** WORK ORDER **
The records below must be transcribed exactly. Do not include the pictures.

(Object matching data)
BEGIN

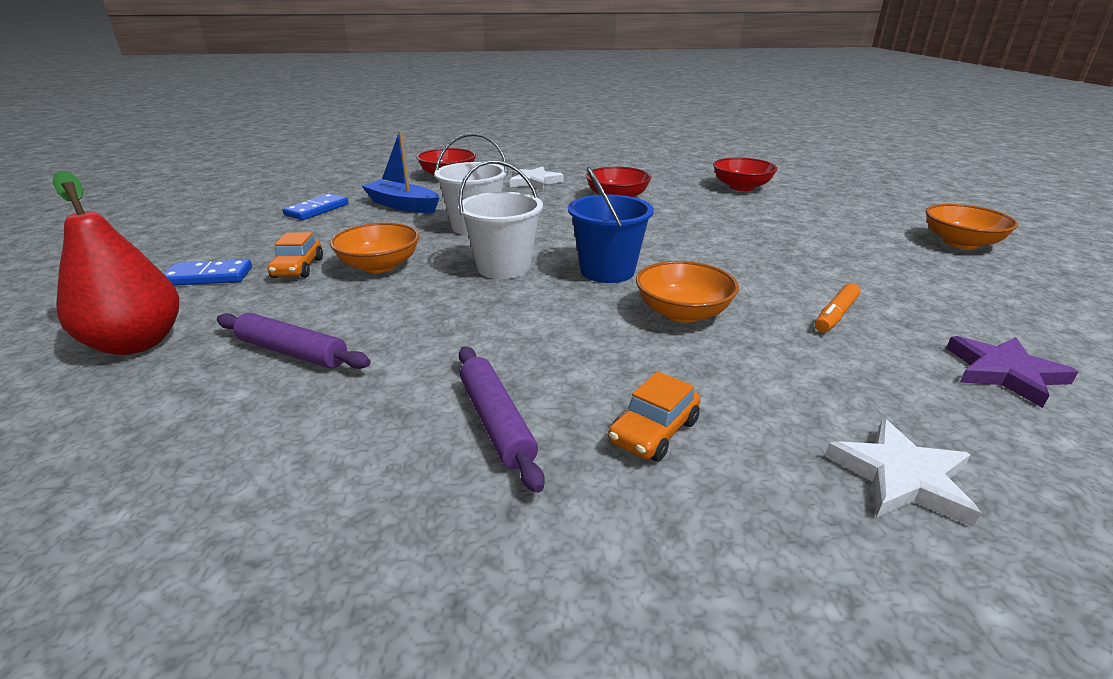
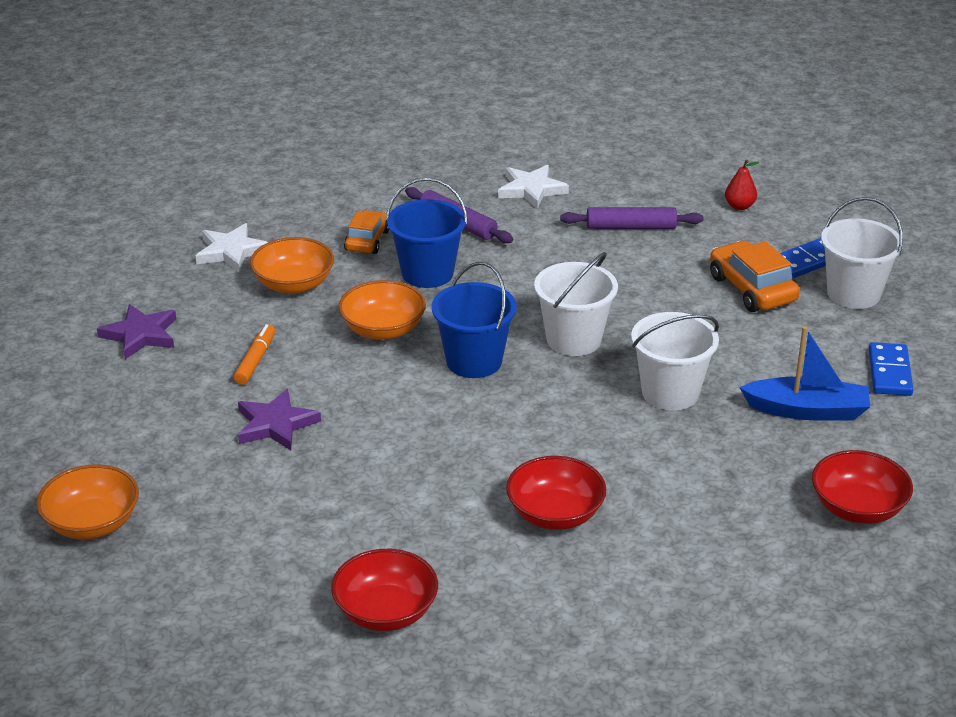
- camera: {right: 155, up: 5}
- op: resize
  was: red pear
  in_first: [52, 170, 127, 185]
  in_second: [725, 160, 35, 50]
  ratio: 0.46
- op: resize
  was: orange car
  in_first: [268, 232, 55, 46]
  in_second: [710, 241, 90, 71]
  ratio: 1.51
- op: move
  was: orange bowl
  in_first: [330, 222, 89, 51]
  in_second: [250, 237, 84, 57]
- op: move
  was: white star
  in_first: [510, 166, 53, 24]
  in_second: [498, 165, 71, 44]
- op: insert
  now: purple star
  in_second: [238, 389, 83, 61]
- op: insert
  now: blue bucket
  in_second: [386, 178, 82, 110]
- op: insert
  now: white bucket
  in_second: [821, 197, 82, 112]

END

** SOLUTION BELOW **
- camera: {right: 155, up: 5}
- op: resize
  was: red pear
  in_first: [52, 170, 127, 185]
  in_second: [725, 160, 35, 50]
  ratio: 0.46
- op: resize
  was: orange car
  in_first: [268, 232, 55, 46]
  in_second: [710, 241, 90, 71]
  ratio: 1.51
- op: move
  was: orange bowl
  in_first: [330, 222, 89, 51]
  in_second: [250, 237, 84, 57]
- op: move
  was: white star
  in_first: [510, 166, 53, 24]
  in_second: [498, 165, 71, 44]
- op: insert
  now: purple star
  in_second: [238, 389, 83, 61]
- op: insert
  now: blue bucket
  in_second: [386, 178, 82, 110]
- op: insert
  now: white bucket
  in_second: [821, 197, 82, 112]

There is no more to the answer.